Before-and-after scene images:
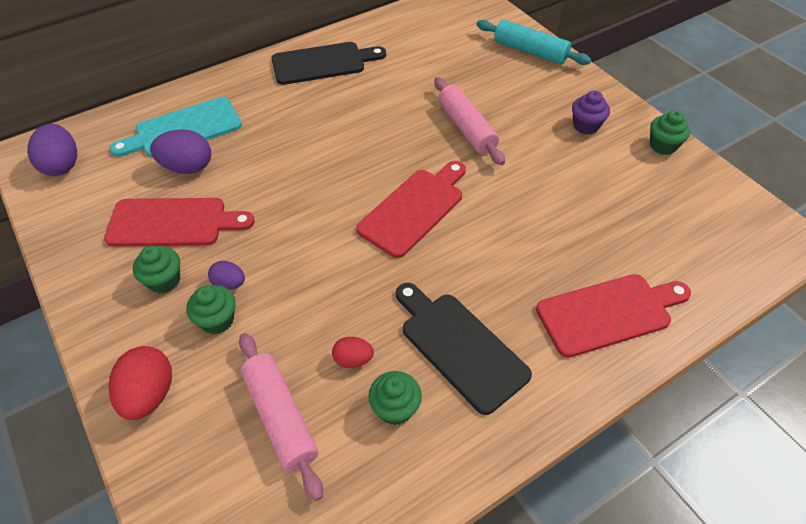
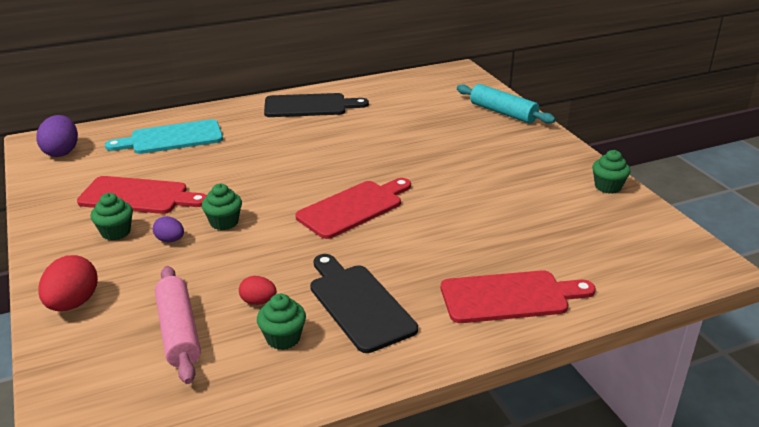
camera: 10 degrees right, 20 degrees down
(187, 167) = (165, 162): purple egg -> none
(217, 320) = (150, 262): green cupcake -> green cupcake (224, 222)
(466, 128) = (423, 159): pink rolling pin -> none
(586, 126) = (537, 167): purple cupcake -> none

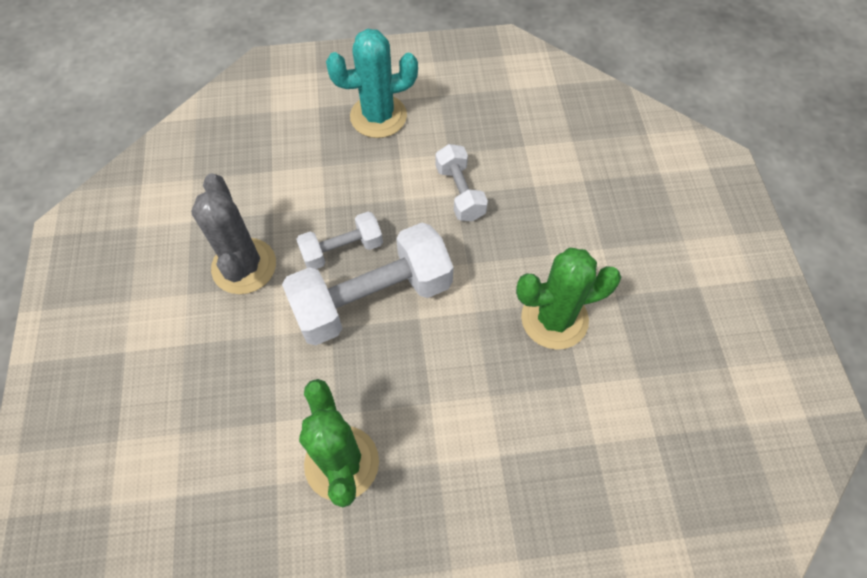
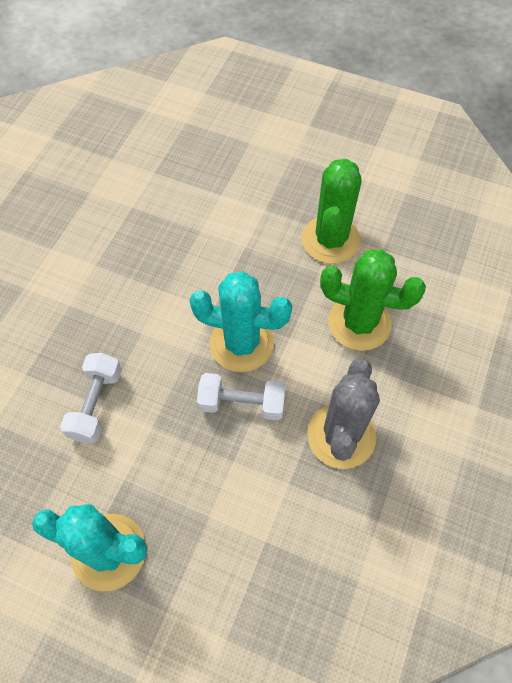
camera: 150 degrees left, 0 degrees up
(372, 299) = (241, 343): white dumbbell -> turquoise cactus
(554, 319) = (111, 255): green cactus -> green cactus (359, 323)

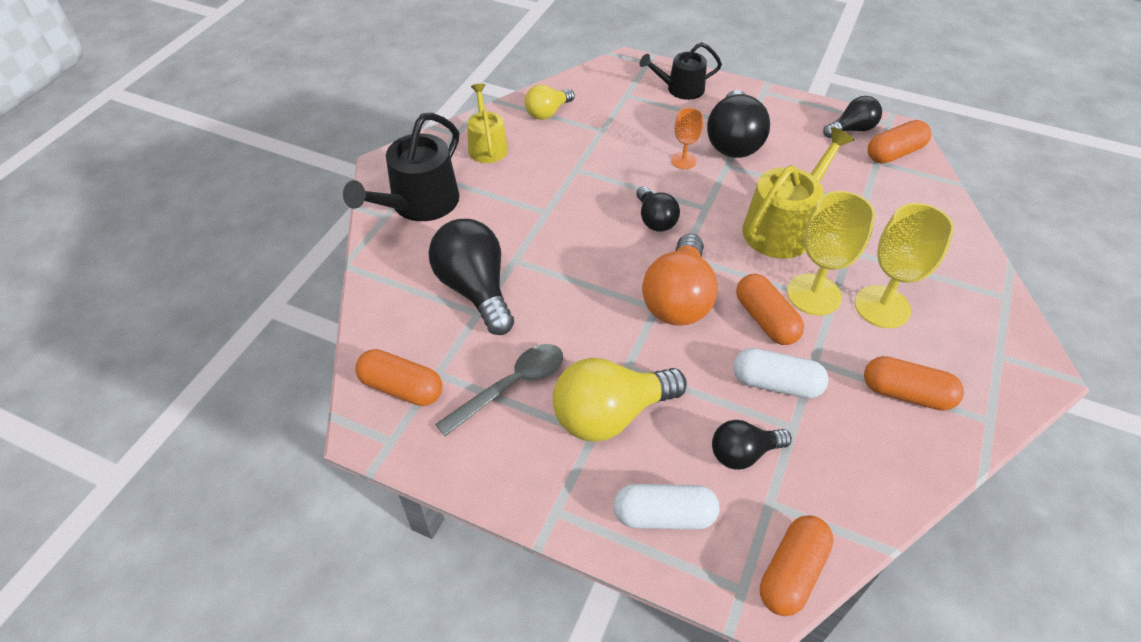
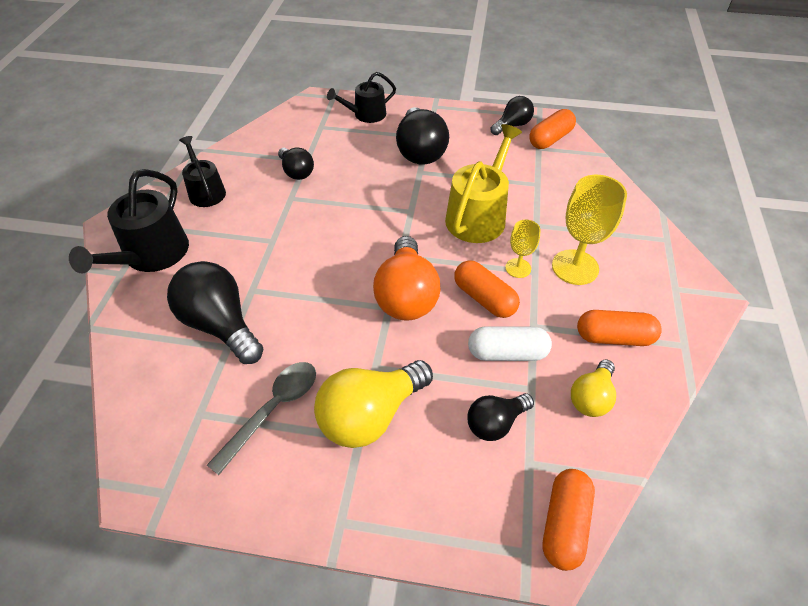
camera: 15 degrees left, 0 degrees up
(401, 388) = (166, 436): orange capsule -> none
(487, 146) = (206, 191): yellow watering can -> black watering can
(547, 112) = (255, 153): yellow light bulb -> yellow light bulb (591, 397)
(655, 220) = (370, 229): black light bulb -> black light bulb (296, 172)
(664, 515) = (440, 500): white capsule -> none
(683, 160) = (382, 174): orange goblet -> none
(813, 294) = (518, 268): yellow goblet -> yellow goblet, size x0.55

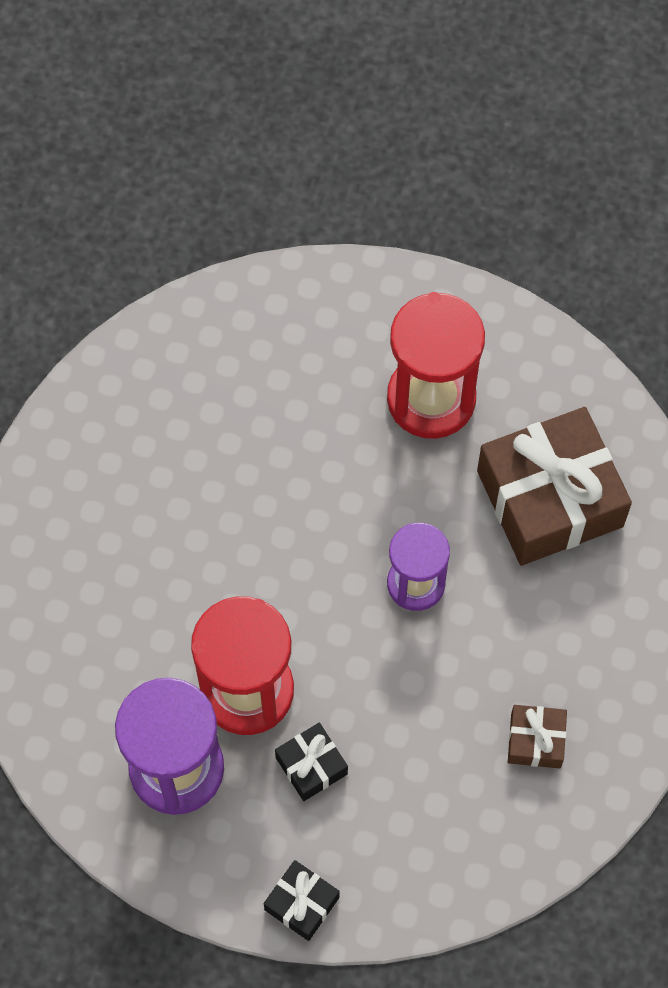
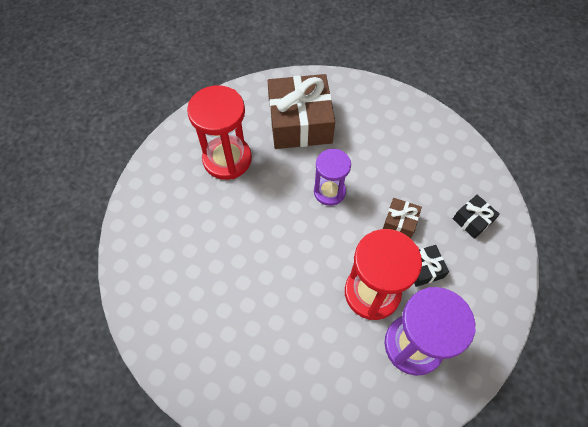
camera: 75 degrees left, 5 degrees down
(301, 903) = (503, 293): black gift -> black gift (472, 220)
(535, 740) = (426, 160): brown gift -> brown gift (400, 222)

What you will do – Lines with the word "gift" in them should be copied from the preceding records.

Reply to the task –
(301, 903) = (503, 293): black gift -> black gift (472, 220)
(535, 740) = (426, 160): brown gift -> brown gift (400, 222)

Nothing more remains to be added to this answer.